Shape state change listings
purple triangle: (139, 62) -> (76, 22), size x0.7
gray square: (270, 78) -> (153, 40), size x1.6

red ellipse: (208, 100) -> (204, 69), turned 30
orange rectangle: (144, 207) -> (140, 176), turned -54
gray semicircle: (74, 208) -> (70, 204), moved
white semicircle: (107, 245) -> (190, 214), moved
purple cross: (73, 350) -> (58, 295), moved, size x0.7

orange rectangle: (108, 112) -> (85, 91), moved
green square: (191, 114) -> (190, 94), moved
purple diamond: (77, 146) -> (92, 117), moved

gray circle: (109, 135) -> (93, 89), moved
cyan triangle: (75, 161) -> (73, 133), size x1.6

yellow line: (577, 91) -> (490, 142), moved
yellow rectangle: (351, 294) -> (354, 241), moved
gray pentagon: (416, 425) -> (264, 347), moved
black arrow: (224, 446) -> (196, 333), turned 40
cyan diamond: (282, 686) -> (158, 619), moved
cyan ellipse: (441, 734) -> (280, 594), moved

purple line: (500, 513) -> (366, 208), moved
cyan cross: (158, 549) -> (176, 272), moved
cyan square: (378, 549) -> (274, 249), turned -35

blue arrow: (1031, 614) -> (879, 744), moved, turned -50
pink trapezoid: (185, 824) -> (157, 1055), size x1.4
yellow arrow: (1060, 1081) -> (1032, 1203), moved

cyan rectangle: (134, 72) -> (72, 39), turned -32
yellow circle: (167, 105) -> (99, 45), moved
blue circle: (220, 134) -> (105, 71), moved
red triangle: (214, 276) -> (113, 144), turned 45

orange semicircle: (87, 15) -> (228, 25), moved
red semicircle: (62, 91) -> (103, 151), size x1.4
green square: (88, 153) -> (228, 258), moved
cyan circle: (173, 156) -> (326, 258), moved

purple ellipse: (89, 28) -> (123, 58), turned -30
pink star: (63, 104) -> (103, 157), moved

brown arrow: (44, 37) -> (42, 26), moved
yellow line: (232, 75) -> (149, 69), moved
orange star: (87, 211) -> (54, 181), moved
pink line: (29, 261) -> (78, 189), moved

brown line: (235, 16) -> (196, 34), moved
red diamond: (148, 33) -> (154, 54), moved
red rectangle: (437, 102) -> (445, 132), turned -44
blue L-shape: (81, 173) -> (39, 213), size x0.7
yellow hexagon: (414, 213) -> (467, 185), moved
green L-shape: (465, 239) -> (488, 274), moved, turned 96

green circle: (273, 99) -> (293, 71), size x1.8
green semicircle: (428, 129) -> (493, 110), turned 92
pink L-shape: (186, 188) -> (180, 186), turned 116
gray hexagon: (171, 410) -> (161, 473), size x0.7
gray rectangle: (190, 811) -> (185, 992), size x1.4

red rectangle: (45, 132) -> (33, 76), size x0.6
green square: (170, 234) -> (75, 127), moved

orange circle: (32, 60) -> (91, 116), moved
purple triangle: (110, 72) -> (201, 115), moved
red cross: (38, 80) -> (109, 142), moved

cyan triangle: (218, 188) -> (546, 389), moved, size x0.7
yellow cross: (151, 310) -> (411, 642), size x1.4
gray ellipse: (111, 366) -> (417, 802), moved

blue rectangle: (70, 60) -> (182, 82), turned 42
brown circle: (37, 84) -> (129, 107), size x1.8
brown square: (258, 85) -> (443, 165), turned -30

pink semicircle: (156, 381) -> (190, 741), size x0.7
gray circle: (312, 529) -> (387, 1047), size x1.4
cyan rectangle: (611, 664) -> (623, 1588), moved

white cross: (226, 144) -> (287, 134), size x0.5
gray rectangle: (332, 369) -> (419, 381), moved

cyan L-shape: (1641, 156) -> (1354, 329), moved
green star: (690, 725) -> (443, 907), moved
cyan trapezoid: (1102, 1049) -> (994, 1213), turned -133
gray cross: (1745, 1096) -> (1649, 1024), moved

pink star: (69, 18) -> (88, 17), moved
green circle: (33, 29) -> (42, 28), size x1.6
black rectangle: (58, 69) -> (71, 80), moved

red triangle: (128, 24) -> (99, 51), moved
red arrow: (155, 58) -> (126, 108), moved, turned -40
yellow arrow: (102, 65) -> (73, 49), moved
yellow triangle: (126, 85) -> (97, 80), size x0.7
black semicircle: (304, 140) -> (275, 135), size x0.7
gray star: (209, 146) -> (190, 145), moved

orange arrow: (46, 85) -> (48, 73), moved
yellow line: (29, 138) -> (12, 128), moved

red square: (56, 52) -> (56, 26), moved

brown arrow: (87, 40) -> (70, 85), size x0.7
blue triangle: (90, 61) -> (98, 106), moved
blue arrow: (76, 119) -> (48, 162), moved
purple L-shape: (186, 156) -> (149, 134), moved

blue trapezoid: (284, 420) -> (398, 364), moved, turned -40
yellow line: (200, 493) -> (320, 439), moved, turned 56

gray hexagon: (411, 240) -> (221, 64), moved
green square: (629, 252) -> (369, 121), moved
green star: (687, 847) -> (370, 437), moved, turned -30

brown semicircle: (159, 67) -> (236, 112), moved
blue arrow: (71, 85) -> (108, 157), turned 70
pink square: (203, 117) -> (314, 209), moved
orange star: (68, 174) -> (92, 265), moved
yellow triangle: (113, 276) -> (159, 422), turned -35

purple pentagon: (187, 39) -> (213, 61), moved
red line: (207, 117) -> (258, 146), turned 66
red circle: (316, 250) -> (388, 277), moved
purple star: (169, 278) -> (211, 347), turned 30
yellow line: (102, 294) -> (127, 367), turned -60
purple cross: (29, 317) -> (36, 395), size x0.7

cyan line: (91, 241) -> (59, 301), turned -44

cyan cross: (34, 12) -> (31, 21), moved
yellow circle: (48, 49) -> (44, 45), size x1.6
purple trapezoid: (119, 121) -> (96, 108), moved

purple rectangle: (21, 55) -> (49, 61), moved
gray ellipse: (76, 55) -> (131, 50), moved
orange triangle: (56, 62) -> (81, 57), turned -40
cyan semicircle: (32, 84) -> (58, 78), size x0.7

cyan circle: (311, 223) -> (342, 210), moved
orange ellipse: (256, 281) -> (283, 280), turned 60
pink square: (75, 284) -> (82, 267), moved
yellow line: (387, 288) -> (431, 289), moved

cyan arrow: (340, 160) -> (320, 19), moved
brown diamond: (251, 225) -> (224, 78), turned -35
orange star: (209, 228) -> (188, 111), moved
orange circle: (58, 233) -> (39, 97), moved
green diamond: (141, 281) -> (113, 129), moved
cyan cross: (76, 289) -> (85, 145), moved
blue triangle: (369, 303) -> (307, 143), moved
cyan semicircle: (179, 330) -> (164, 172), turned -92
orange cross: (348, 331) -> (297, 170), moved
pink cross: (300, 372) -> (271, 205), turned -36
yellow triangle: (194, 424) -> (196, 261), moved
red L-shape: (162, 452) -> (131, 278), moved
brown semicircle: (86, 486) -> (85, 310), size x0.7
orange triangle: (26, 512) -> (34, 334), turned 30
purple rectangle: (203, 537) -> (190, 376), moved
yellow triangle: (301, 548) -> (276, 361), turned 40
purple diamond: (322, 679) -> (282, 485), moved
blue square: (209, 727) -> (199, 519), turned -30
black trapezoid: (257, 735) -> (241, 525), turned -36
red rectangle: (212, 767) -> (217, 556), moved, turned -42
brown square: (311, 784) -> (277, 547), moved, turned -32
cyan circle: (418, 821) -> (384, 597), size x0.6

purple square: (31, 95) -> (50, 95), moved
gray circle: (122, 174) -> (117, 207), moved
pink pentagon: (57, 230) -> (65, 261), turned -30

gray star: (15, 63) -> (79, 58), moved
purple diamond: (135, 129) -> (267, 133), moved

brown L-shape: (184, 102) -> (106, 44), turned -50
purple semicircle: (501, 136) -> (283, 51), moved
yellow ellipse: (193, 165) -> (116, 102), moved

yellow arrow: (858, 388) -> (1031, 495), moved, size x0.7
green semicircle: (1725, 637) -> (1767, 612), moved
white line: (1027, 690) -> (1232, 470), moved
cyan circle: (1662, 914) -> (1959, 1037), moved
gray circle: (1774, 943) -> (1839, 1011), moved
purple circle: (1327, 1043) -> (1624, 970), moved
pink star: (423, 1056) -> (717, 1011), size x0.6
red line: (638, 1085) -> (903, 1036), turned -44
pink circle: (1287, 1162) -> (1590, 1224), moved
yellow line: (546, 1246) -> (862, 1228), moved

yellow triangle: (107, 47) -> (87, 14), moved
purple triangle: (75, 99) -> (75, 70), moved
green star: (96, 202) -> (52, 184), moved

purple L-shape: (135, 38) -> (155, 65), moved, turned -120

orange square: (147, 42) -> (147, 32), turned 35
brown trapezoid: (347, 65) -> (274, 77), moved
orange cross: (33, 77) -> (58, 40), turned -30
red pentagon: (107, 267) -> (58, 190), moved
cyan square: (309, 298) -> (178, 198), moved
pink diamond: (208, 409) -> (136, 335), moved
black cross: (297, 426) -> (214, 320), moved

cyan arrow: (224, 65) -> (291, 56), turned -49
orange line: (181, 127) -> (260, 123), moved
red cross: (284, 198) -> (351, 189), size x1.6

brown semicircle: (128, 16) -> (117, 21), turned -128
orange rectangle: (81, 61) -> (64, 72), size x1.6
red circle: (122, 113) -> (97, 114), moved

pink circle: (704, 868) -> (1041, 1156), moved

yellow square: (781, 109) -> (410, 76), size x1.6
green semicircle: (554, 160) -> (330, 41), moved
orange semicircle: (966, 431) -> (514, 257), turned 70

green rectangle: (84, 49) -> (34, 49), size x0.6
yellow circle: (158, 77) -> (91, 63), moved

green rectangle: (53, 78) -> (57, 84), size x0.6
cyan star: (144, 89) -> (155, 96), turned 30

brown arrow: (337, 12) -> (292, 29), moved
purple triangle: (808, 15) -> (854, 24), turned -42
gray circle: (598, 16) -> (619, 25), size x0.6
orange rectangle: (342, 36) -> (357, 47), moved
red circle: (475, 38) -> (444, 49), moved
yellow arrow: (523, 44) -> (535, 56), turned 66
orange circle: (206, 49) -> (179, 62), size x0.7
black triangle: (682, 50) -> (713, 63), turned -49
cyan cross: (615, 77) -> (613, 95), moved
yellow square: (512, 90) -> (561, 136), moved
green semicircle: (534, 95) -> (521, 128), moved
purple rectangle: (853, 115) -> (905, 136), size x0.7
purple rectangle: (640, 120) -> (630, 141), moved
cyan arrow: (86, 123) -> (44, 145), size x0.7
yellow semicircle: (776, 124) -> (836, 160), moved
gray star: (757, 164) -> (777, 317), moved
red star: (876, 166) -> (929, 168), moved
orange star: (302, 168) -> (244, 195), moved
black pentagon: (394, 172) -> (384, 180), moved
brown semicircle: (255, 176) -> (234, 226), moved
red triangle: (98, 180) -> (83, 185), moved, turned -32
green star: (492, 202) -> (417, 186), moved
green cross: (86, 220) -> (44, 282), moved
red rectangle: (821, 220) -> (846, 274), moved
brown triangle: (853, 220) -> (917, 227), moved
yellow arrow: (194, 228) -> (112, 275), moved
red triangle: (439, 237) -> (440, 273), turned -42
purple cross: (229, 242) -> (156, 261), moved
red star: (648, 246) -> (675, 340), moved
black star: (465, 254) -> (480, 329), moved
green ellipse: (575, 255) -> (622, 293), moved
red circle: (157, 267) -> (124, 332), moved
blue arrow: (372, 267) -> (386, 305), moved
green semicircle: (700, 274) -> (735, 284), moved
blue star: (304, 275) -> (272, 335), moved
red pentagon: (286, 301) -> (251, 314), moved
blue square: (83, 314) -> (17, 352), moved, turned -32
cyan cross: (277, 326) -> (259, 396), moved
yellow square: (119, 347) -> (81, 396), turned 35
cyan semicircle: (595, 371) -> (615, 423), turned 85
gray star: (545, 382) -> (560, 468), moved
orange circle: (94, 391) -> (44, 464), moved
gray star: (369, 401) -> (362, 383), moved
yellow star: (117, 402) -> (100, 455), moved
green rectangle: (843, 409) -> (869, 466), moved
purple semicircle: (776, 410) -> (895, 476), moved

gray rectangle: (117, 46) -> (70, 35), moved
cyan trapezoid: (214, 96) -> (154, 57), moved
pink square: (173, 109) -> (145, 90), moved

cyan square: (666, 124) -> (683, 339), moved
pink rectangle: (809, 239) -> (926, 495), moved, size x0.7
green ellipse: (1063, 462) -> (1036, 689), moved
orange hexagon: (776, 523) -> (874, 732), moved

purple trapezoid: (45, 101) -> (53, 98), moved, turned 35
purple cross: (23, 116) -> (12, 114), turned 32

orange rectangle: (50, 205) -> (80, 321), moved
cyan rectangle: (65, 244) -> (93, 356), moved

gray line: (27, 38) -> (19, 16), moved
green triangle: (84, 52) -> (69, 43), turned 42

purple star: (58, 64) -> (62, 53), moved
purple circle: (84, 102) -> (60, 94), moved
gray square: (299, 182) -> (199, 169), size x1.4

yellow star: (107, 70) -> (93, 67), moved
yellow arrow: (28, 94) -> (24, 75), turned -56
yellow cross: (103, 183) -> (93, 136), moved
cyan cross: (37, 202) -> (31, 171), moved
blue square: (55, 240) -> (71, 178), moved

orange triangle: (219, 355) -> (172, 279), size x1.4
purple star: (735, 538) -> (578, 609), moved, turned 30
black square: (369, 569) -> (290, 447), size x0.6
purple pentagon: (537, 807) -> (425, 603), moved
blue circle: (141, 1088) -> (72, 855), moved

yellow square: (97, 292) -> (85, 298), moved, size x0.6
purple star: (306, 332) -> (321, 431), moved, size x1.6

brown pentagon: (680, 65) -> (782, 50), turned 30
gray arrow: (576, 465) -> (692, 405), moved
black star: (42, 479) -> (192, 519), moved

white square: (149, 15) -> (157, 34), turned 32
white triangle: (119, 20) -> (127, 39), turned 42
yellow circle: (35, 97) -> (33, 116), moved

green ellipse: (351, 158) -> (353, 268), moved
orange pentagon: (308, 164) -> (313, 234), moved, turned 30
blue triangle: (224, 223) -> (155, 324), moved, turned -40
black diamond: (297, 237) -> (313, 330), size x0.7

*Assignment*: Scan the entries above for the word "white", then copy every line in which it occurs.

*Exercise response*:
white semicircle: (107, 245) -> (190, 214), moved
white cross: (226, 144) -> (287, 134), size x0.5
white line: (1027, 690) -> (1232, 470), moved
white square: (149, 15) -> (157, 34), turned 32
white triangle: (119, 20) -> (127, 39), turned 42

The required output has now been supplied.